§ **Task prompt**:
Every entry is to be returned unchanged, and no picture is to be included.

§ **Input for this task**:
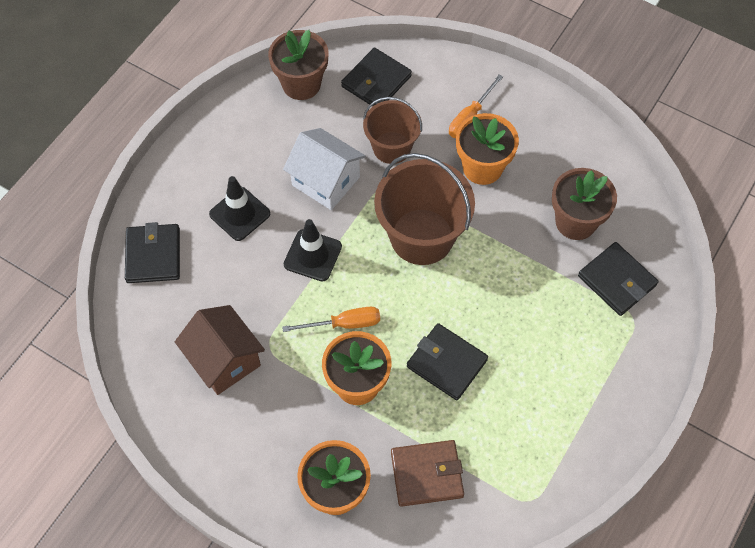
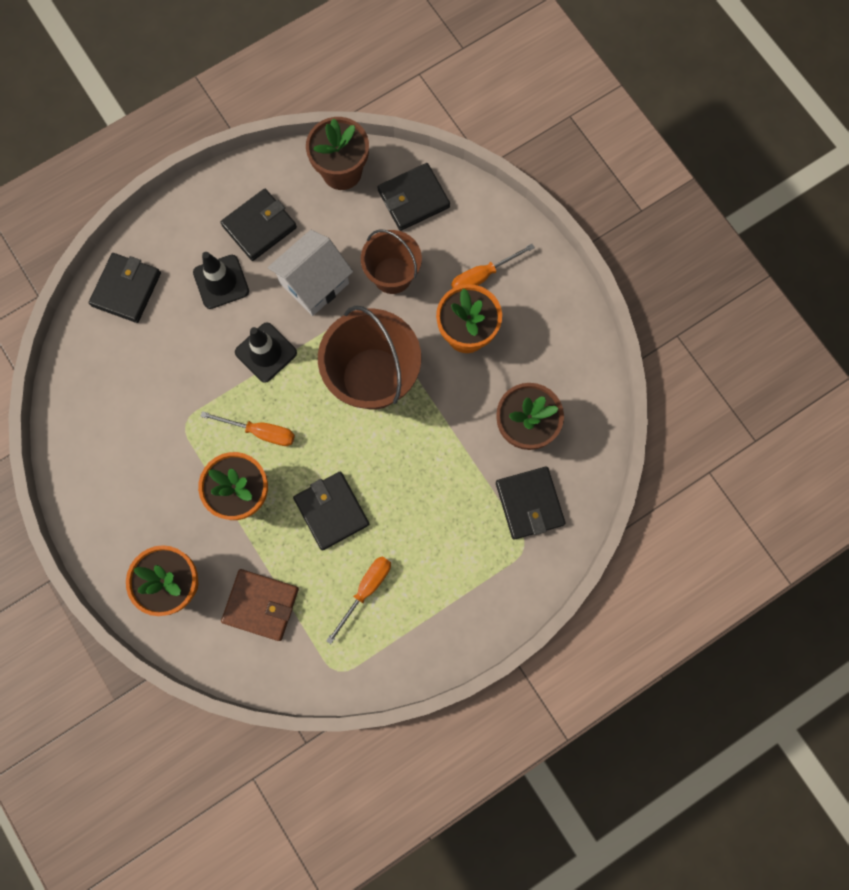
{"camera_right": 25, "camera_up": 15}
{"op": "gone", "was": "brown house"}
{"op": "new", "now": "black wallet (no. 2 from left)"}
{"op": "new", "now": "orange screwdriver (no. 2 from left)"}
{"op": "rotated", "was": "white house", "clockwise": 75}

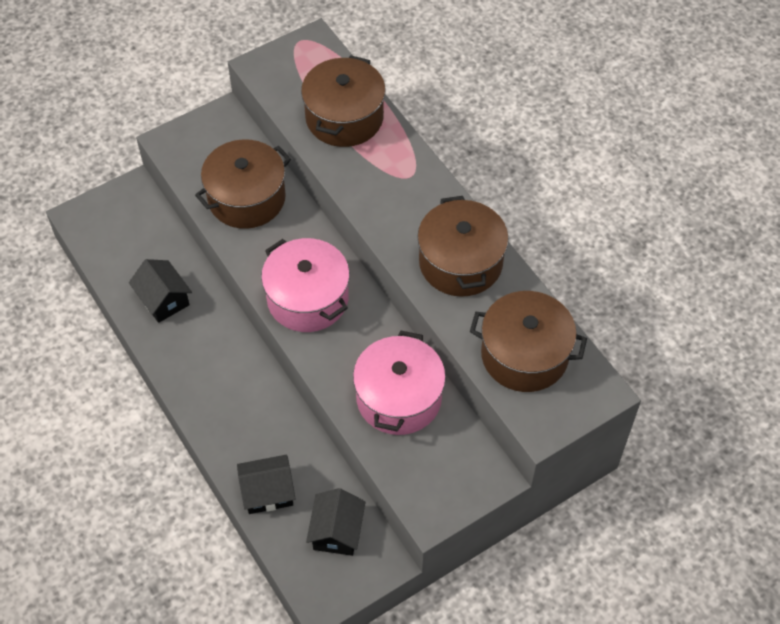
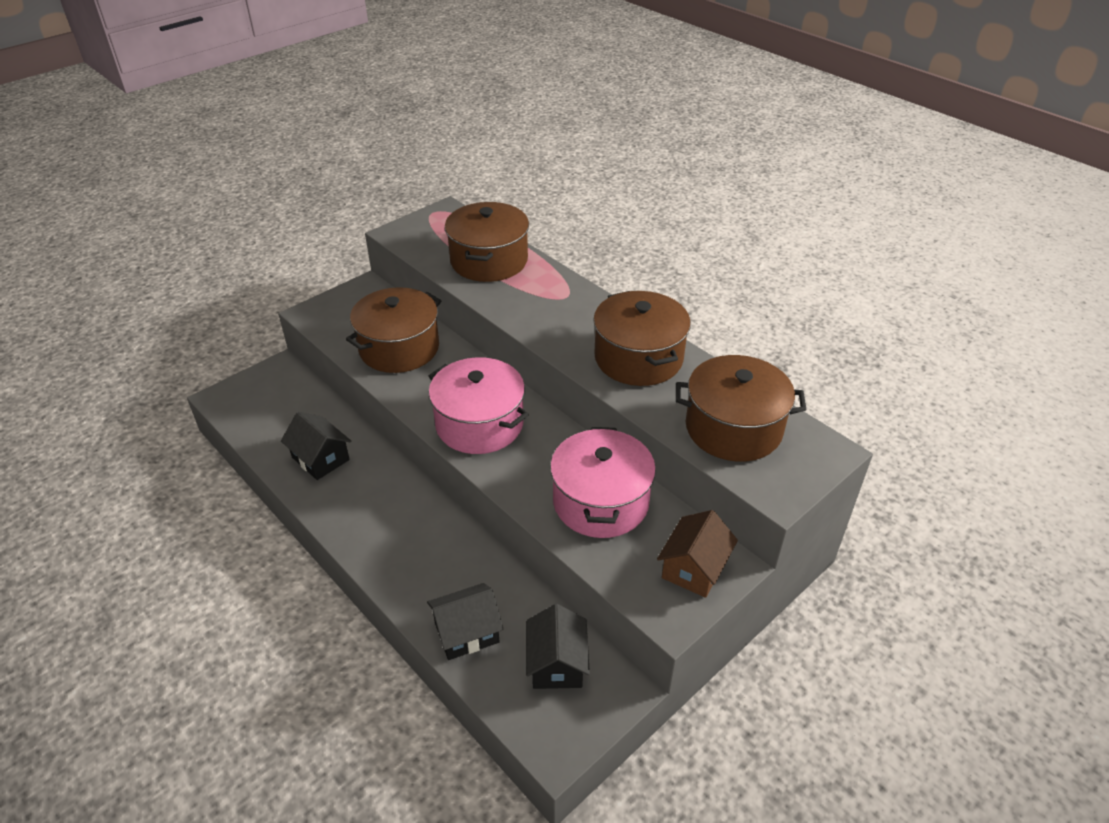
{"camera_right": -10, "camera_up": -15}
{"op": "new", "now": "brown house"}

§ **Written answer**:
{"camera_right": 25, "camera_up": 15}
{"op": "gone", "was": "brown house"}
{"op": "new", "now": "black wallet (no. 2 from left)"}
{"op": "new", "now": "orange screwdriver (no. 2 from left)"}
{"op": "rotated", "was": "white house", "clockwise": 75}

{"camera_right": -10, "camera_up": -15}
{"op": "new", "now": "brown house"}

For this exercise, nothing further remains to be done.